What to work on:
Starting with the line that contains "red brick D8:E9" and stopping after the line that contains "red brick B4:C4", return each line below exactly as written, with no others.

━━ Working data

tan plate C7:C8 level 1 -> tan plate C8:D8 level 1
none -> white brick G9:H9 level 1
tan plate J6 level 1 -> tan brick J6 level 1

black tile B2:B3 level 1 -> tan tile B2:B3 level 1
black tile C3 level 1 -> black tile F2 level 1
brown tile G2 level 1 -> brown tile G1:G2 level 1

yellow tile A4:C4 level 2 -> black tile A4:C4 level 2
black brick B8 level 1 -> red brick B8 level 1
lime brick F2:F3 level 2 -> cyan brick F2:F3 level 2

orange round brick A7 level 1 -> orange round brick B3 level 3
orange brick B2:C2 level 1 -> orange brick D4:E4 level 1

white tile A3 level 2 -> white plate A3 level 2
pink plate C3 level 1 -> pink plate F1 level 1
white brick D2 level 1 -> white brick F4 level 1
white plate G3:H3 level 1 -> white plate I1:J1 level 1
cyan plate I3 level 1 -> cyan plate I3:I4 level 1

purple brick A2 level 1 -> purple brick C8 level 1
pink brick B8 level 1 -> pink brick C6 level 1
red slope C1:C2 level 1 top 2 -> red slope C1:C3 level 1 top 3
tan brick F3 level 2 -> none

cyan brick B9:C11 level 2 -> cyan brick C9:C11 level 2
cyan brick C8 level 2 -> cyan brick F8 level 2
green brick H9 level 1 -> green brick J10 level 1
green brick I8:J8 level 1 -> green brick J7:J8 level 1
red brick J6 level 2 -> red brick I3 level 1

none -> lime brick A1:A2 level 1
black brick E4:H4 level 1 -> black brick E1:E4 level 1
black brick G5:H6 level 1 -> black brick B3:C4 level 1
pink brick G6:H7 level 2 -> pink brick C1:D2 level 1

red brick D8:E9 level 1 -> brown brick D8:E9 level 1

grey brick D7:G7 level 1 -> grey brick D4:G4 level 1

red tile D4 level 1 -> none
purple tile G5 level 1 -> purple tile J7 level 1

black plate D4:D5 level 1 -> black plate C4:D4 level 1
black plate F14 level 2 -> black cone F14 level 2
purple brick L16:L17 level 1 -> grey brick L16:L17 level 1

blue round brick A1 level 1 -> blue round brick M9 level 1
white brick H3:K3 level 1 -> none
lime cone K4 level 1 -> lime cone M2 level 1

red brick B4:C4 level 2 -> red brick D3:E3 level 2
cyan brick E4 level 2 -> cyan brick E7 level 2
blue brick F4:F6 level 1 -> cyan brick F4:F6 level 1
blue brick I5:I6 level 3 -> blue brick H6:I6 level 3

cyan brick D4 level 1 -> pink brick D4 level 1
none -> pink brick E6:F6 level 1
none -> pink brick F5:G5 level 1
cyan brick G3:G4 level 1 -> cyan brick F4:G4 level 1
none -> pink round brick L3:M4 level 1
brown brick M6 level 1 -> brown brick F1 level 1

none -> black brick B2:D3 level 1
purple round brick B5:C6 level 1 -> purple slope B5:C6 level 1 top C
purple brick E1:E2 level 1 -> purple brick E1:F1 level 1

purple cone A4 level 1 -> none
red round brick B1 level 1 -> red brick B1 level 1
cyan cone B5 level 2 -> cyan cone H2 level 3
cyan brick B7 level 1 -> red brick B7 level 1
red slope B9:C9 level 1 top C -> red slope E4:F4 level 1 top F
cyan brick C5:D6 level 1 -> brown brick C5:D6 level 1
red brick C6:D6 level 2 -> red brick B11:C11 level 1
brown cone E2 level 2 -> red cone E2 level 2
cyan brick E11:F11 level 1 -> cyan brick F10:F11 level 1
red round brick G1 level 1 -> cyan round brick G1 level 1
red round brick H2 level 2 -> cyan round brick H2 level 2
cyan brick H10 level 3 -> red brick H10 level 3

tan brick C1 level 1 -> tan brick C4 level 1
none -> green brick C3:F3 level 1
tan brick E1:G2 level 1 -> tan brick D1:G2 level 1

━━━━

Answer to the exercise:
red brick D8:E9 level 1 -> brown brick D8:E9 level 1

grey brick D7:G7 level 1 -> grey brick D4:G4 level 1

red tile D4 level 1 -> none
purple tile G5 level 1 -> purple tile J7 level 1

black plate D4:D5 level 1 -> black plate C4:D4 level 1
black plate F14 level 2 -> black cone F14 level 2
purple brick L16:L17 level 1 -> grey brick L16:L17 level 1

blue round brick A1 level 1 -> blue round brick M9 level 1
white brick H3:K3 level 1 -> none
lime cone K4 level 1 -> lime cone M2 level 1

red brick B4:C4 level 2 -> red brick D3:E3 level 2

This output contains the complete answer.